[Entries shown Boundary: Start]

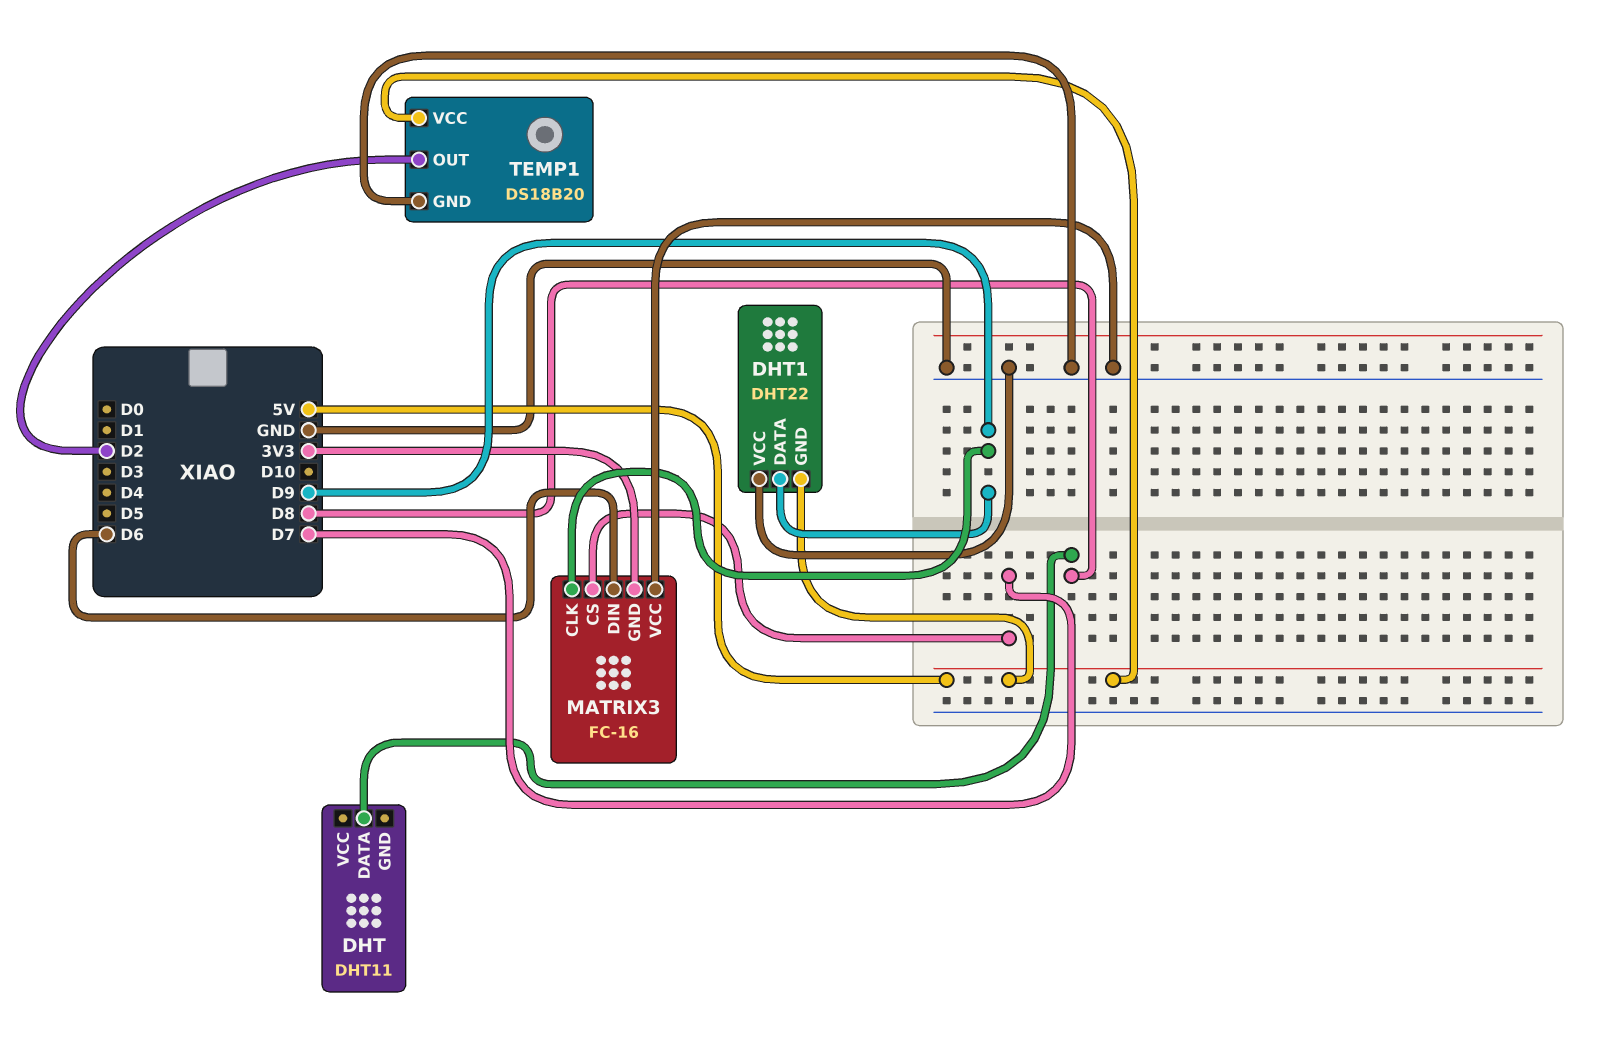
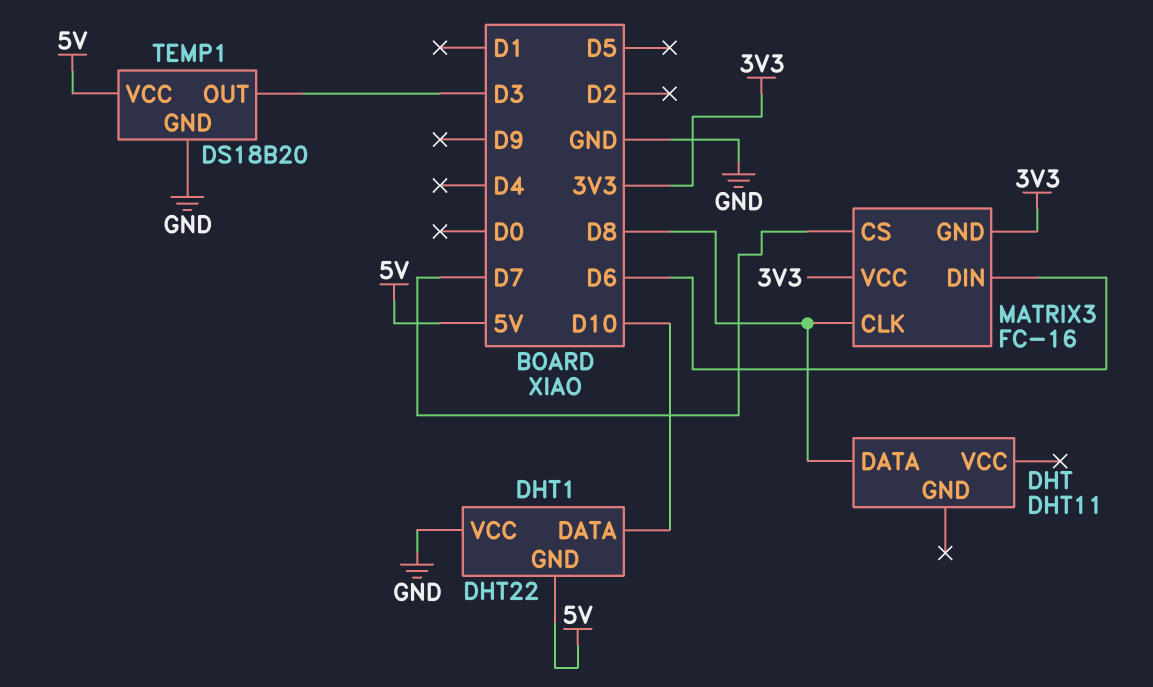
DHT1 pin DATA: D9 -> D10
MATRIX3 pin CLK: D9 -> D8
MATRIX3 pin VCC: GND -> 3V3
TEMP1 pin OUT: D2 -> D3

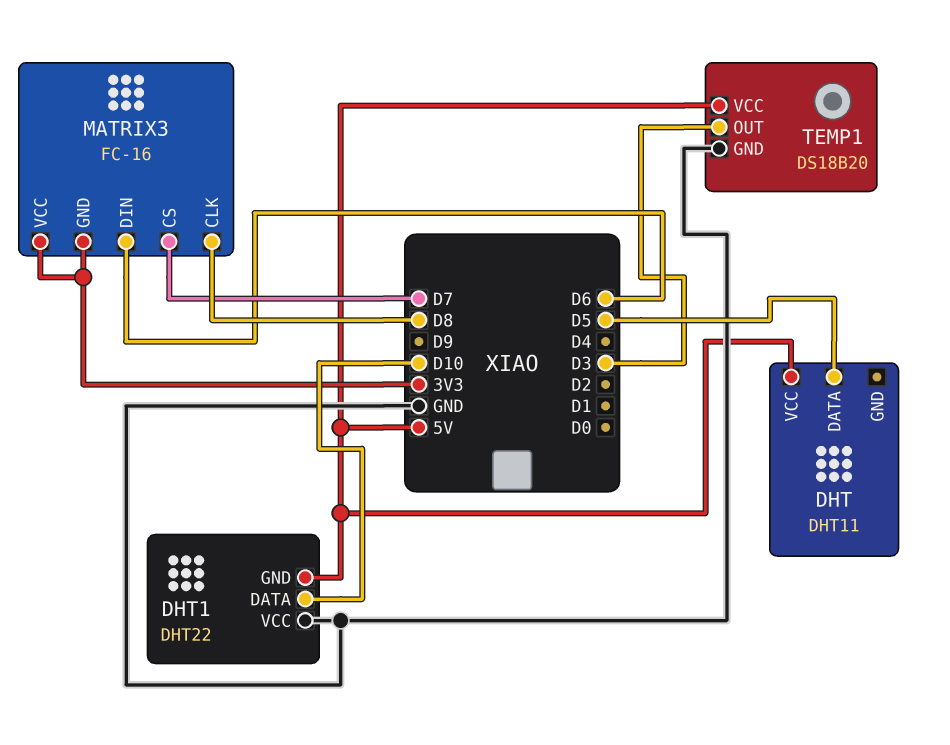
DHT pin DATA: D8 -> D5
DHT pin VCC: none -> 5V

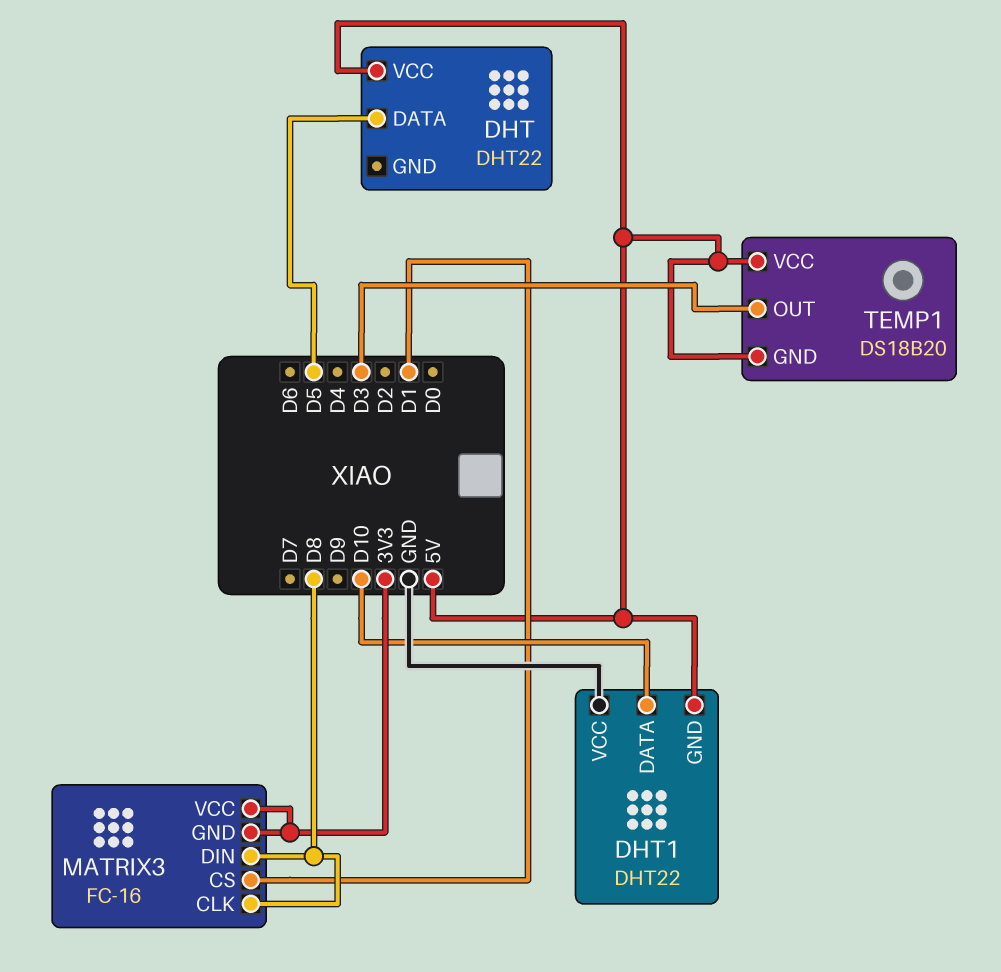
DHT: DHT11 -> DHT22
MATRIX3 pin CS: D7 -> D1
MATRIX3 pin DIN: D6 -> D8
TEMP1 pin GND: GND -> 5V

[Entries shown Boundary: End]

— Task item —
The number alone is wanted: how many lines of the records above include the string "DATA".

— Task solution —
2